Filter the listing for lines containing "SENS".
──────────────────────────────
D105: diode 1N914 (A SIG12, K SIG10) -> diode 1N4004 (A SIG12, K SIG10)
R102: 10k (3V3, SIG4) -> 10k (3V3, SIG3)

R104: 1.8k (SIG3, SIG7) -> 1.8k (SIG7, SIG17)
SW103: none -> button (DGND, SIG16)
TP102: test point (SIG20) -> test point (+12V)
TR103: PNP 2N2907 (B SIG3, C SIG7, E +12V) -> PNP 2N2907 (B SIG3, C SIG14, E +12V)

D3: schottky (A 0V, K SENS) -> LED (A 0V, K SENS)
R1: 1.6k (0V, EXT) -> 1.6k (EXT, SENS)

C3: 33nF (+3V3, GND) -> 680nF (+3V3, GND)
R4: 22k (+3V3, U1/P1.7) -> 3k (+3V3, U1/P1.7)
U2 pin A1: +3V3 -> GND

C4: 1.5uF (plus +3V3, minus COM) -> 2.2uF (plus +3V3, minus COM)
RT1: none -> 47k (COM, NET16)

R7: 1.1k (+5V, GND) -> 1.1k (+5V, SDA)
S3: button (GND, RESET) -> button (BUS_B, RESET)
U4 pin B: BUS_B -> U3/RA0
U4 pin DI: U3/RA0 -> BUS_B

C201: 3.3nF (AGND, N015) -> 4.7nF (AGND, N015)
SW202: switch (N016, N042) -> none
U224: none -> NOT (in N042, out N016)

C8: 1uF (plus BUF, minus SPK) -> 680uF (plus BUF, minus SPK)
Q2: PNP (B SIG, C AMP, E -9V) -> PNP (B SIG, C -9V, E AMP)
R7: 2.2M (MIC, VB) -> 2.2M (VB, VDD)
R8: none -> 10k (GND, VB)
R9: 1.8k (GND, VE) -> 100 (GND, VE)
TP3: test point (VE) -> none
──────────────────────────────
SOLVED EXERCISE
D3: schottky (A 0V, K SENS) -> LED (A 0V, K SENS)
R1: 1.6k (0V, EXT) -> 1.6k (EXT, SENS)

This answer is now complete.